⟨
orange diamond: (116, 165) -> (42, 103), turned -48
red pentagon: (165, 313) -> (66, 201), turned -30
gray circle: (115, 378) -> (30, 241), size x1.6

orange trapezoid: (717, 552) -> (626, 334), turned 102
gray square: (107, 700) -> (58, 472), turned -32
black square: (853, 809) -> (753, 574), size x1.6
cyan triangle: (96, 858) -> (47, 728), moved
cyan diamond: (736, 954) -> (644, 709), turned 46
⟩
⟨
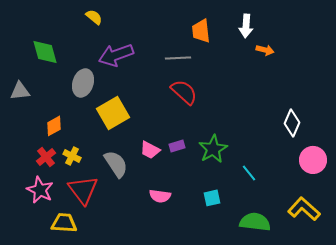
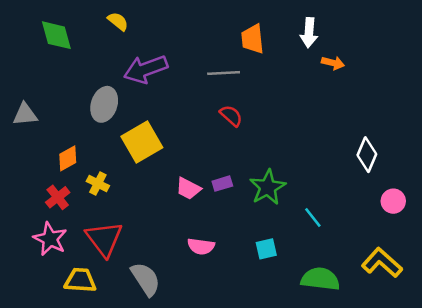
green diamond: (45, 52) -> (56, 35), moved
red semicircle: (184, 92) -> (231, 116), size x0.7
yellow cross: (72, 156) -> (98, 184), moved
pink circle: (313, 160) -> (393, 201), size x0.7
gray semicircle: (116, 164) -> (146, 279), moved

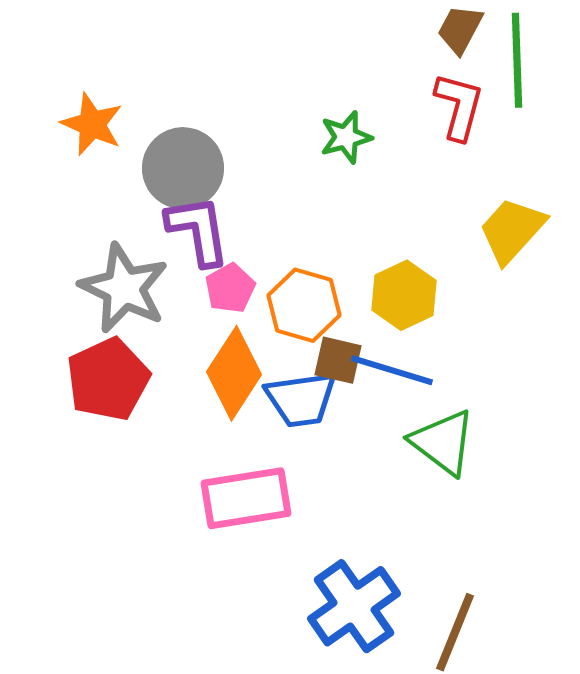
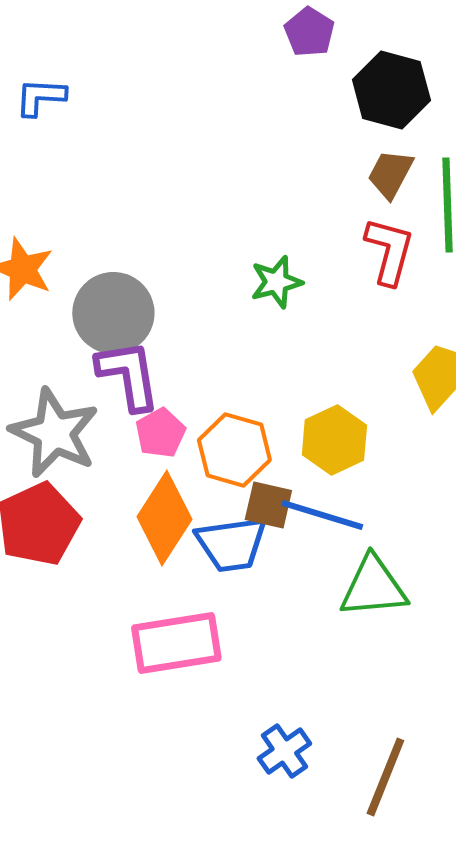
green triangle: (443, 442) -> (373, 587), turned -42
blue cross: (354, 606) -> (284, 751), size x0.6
⟩
⟨
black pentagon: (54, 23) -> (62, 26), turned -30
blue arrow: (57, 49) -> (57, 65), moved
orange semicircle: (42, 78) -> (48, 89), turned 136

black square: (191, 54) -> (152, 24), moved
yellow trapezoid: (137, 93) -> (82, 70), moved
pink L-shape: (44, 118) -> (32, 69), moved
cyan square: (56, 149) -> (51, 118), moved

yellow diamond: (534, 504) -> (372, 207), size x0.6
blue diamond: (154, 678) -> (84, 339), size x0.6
⟩
[Assignment]: Using the listing above, repeat word for word each line from the one with "gray semicircle: (116, 164)" down to the one with "blue cross: (354, 606)", both included. Omit all pictures.

[Worked solution]:
gray semicircle: (116, 164) -> (146, 279), moved

green triangle: (443, 442) -> (373, 587), turned -42
blue cross: (354, 606) -> (284, 751), size x0.6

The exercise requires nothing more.